*** Block opens ***

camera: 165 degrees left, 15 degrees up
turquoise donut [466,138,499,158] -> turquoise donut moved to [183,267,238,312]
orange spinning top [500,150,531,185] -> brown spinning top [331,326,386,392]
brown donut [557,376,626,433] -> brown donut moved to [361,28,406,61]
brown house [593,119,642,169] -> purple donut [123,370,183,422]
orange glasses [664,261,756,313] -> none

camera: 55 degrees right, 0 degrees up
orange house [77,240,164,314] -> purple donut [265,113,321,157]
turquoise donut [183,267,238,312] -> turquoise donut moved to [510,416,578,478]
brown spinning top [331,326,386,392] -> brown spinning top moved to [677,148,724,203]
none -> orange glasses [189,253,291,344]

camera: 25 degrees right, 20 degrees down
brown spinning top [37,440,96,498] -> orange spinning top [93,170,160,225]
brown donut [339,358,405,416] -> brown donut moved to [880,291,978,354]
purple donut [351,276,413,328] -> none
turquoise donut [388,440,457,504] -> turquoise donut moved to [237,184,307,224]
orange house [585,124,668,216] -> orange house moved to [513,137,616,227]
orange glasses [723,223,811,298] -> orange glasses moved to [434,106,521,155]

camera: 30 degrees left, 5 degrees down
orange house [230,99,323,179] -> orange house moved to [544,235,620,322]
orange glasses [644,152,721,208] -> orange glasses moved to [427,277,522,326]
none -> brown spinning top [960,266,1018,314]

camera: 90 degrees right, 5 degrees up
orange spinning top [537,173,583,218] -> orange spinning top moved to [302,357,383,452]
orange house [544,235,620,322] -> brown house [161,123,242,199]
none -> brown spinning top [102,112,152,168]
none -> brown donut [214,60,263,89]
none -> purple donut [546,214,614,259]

*** Block closes ***

## TASK
For the string "down", work out how many lines of the data contain it; answer with the number alone.

## SOLUTION TO THIS EXERCISE
2